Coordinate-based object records
--- START ---

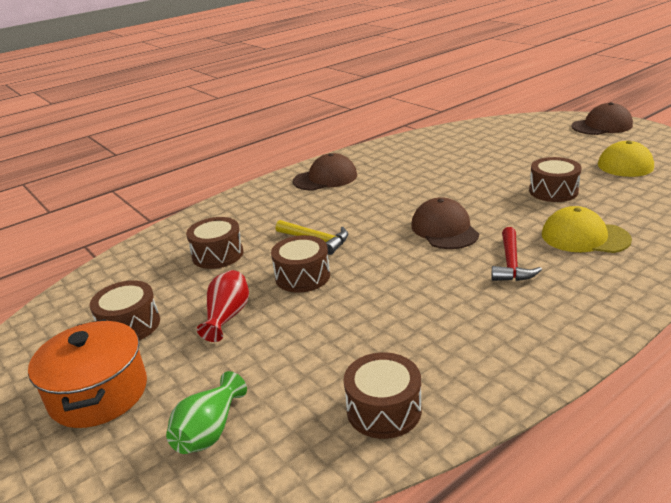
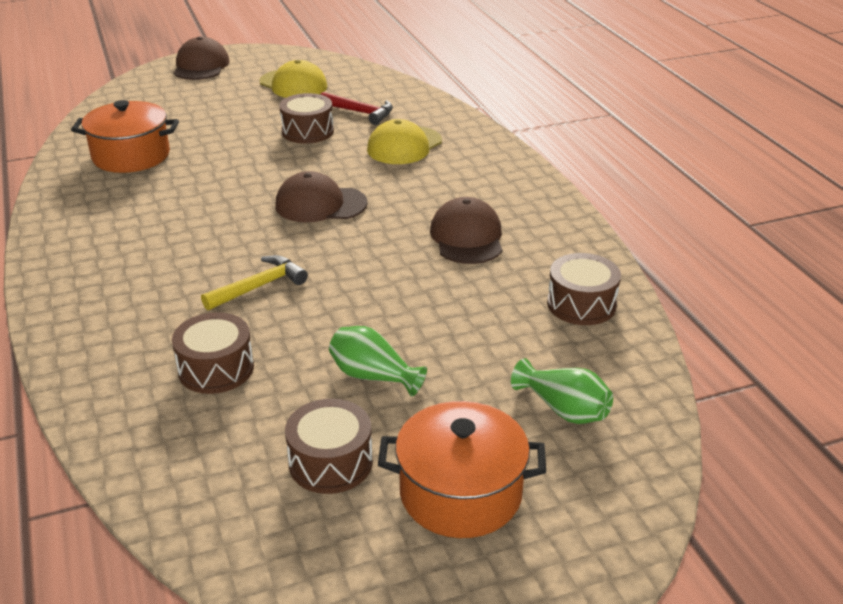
camera: 75 degrees left, 5 degrees up
(227, 316) = (373, 376): red vase -> green vase
(302, 276) = (332, 310): brown drum -> none
(325, 178) = (95, 249): brown cap -> brown cap (467, 237)
(443, 150) = (131, 156): none -> orange pot
(511, 264) = (416, 190): red hammer -> red hammer (361, 112)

--- END ---

Assignment: Could you print exactly the lines from the one containing "(325, 178) = (95, 249): brown" through the last line of the records above?

Exercise solution:
(325, 178) = (95, 249): brown cap -> brown cap (467, 237)
(443, 150) = (131, 156): none -> orange pot
(511, 264) = (416, 190): red hammer -> red hammer (361, 112)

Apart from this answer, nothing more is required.